(INPUT MATERIAL begins)

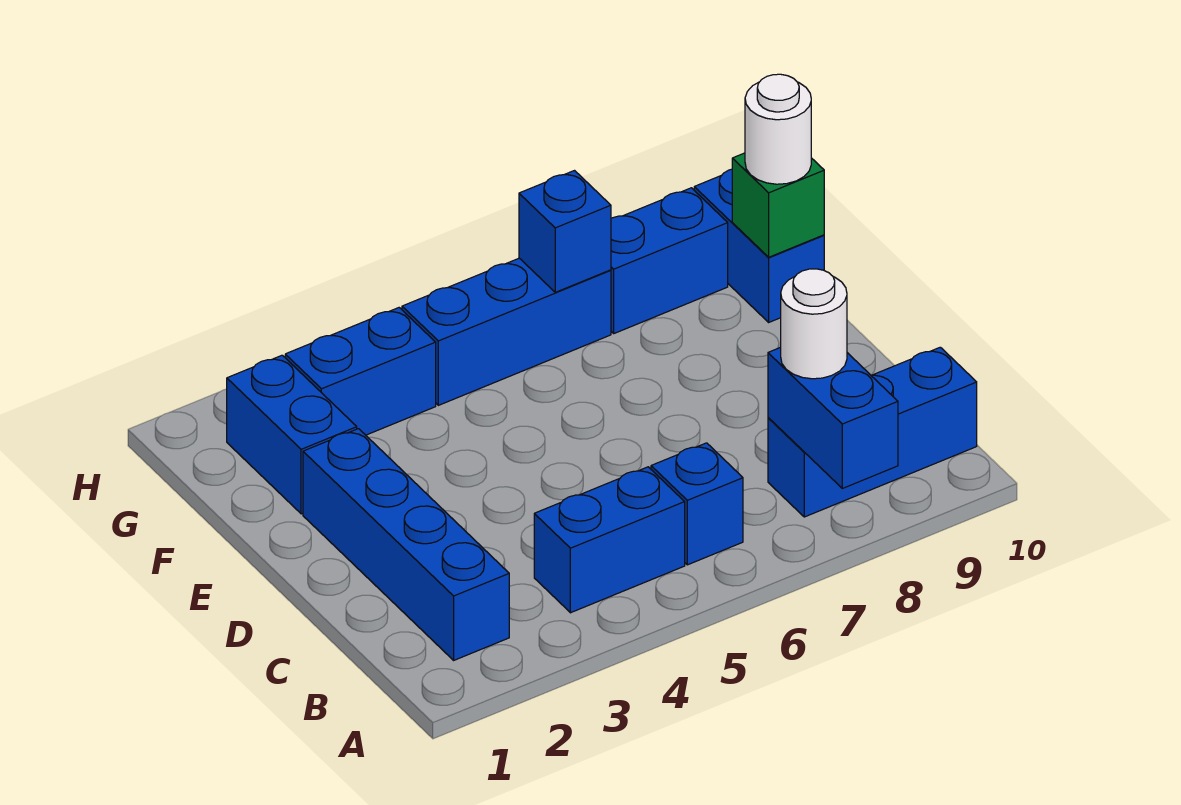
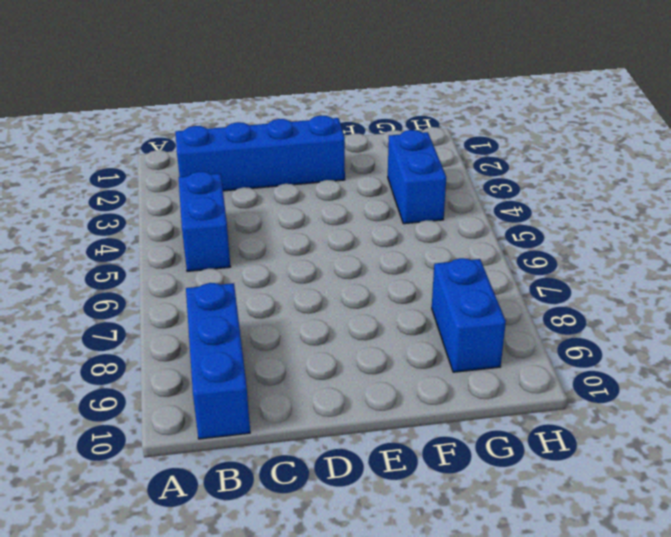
none -> blue brick B6 level 1
none -> blue brick F2:G2 level 1
none -> blue brick F10:G10 level 1

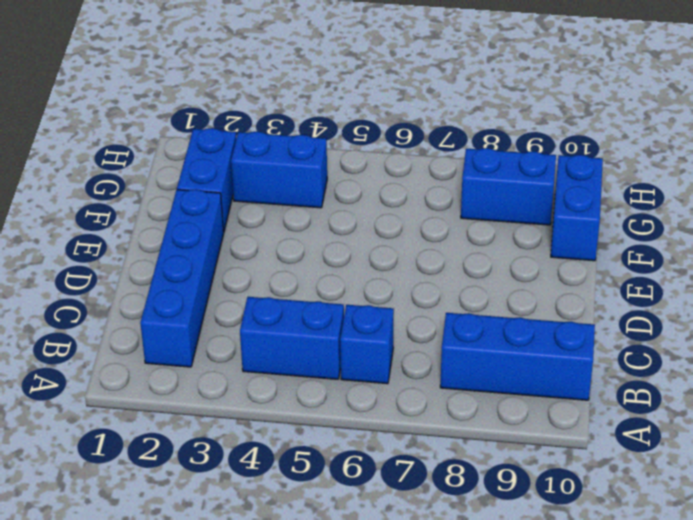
none -> blue brick G5:G7 level 1
none -> blue brick A8:B8 level 2
none -> green brick F10 level 2

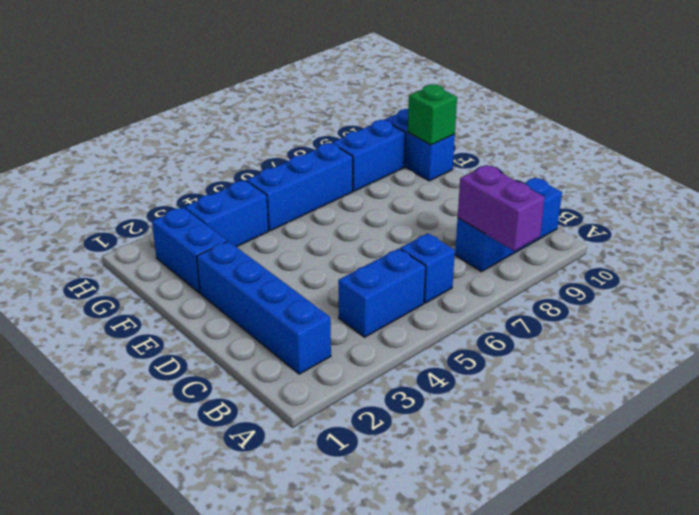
purple brick A8:B8 level 2 -> blue brick A8:B8 level 2
none -> blue brick G7 level 2
none -> white round brick B8 level 3
none -> white round brick F10 level 3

(INPUT MATERIAL ends)

__WHAT IS NEEDED__. Please find every line in the listing that holds the string "blue" and copy it.

__SOLUTION TO THE EXERCISE__.
none -> blue brick B6 level 1
none -> blue brick F2:G2 level 1
none -> blue brick F10:G10 level 1
none -> blue brick G5:G7 level 1
none -> blue brick A8:B8 level 2
purple brick A8:B8 level 2 -> blue brick A8:B8 level 2
none -> blue brick G7 level 2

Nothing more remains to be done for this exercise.